Every record needs to come back as written, except for the pictures.
=== Material to process ===
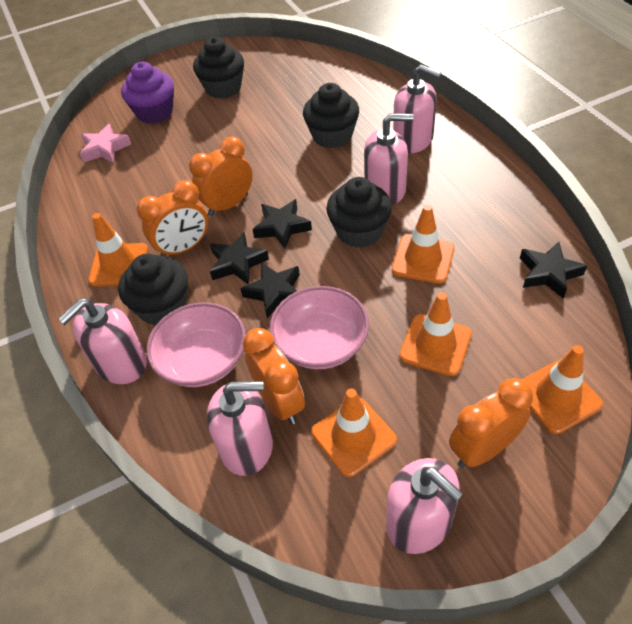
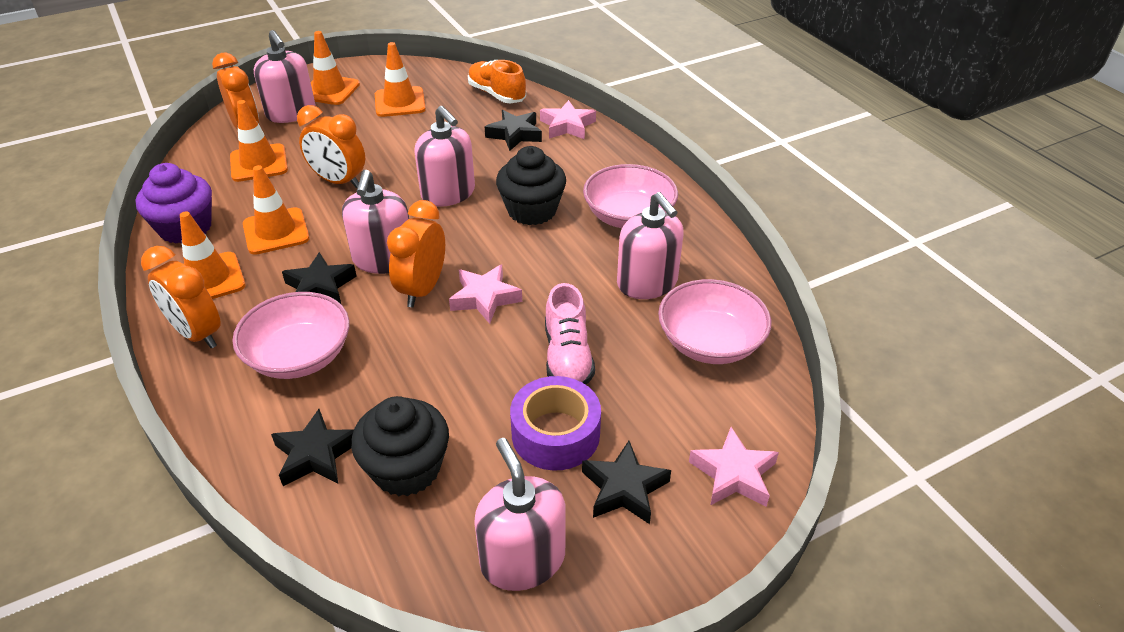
black cupcake: 4 -> 2
orange shoe: 0 -> 1
pink bowl: 2 -> 3
pink shoe: 0 -> 1
pink star: 1 -> 3
purple tape: 0 -> 1

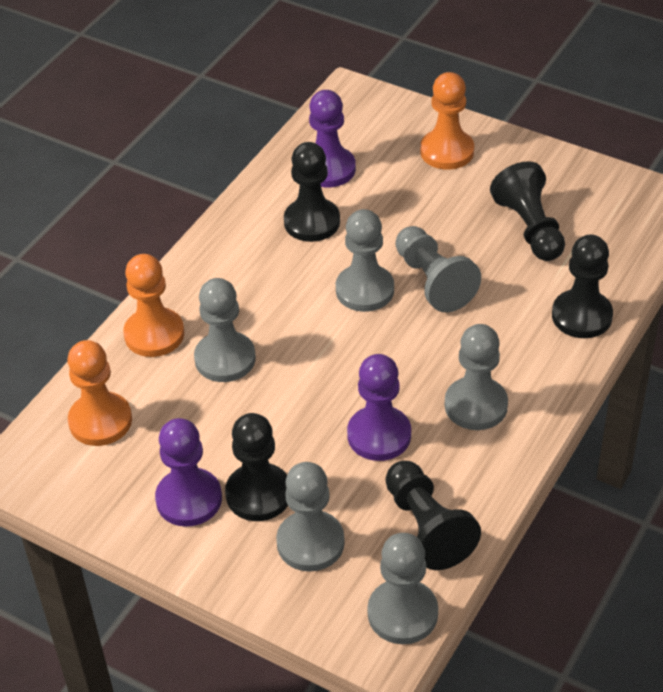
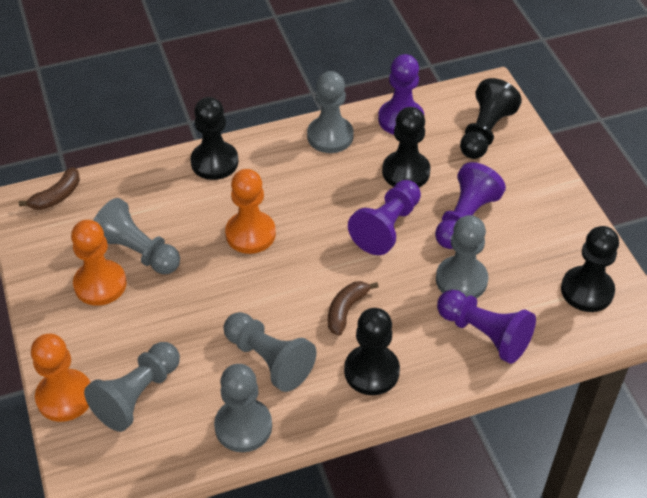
brown banana: 0 -> 2
purple pawn: 3 -> 4

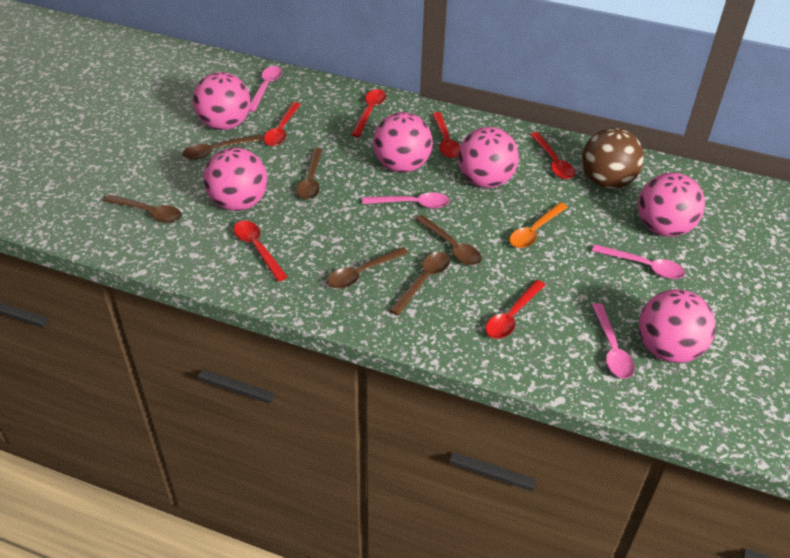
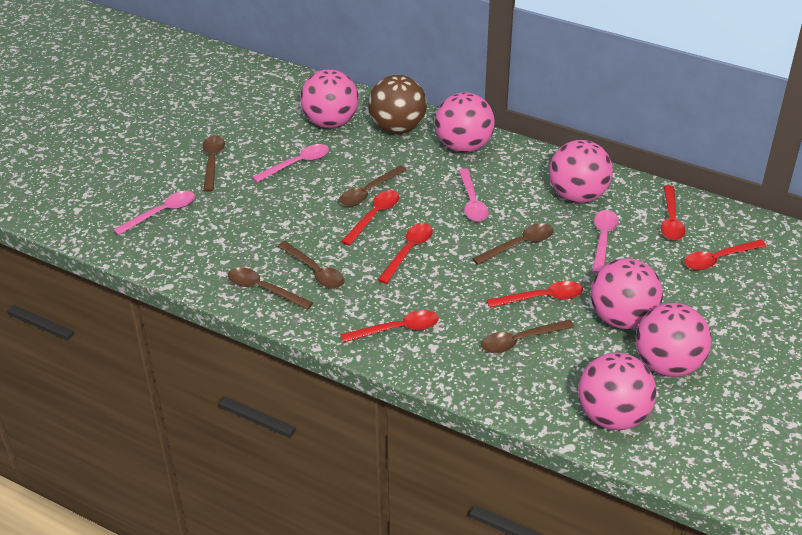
orange spoon: 1 -> 0

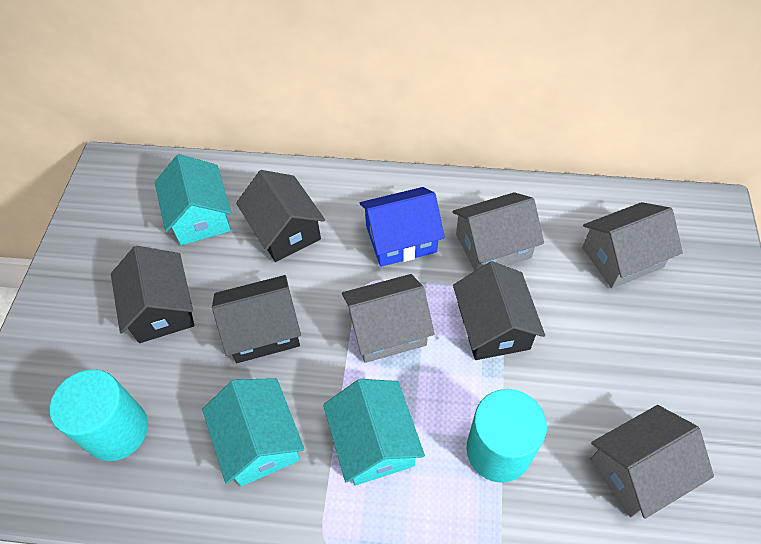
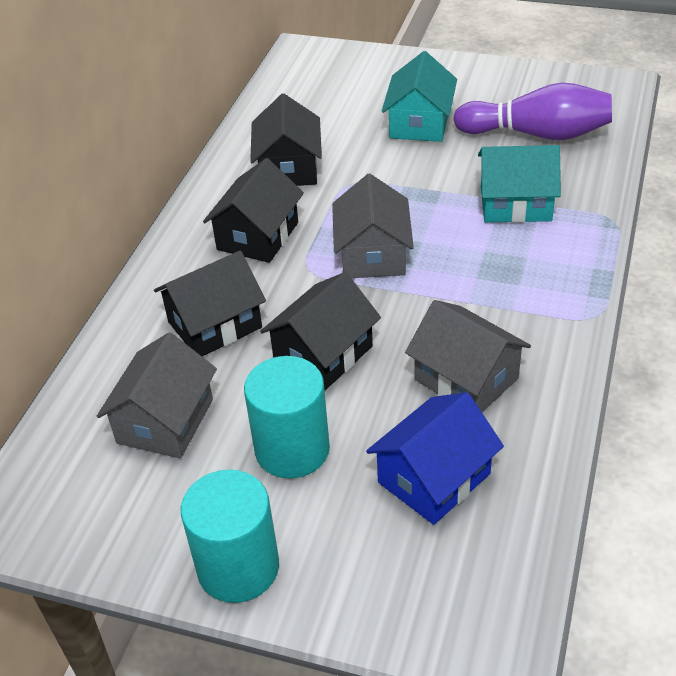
grey house: 4 -> 3
purple bowling pin: 0 -> 1
turquoise house: 3 -> 2

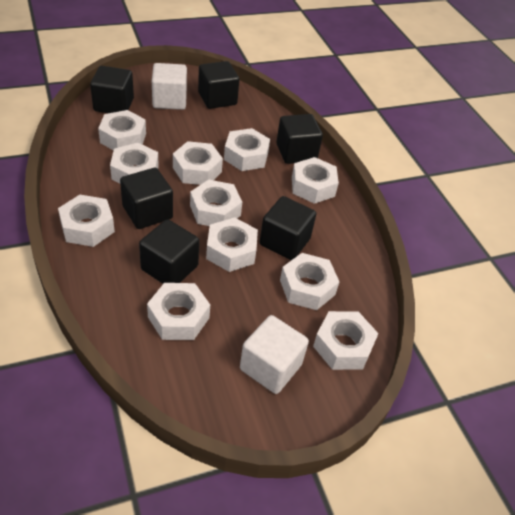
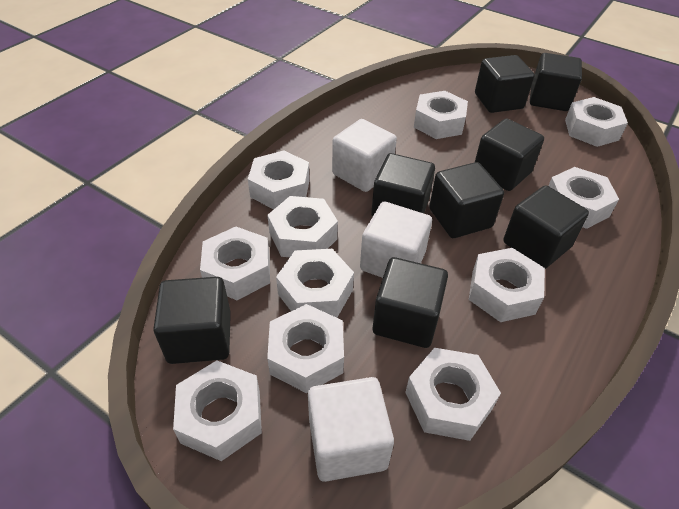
black cube: 6 -> 8
white cube: 2 -> 3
===
- _Reply to the exercise_:
black cupcake: 4 -> 2
orange shoe: 0 -> 1
pink bowl: 2 -> 3
pink shoe: 0 -> 1
pink star: 1 -> 3
purple tape: 0 -> 1

brown banana: 0 -> 2
purple pawn: 3 -> 4

orange spoon: 1 -> 0

grey house: 4 -> 3
purple bowling pin: 0 -> 1
turquoise house: 3 -> 2

black cube: 6 -> 8
white cube: 2 -> 3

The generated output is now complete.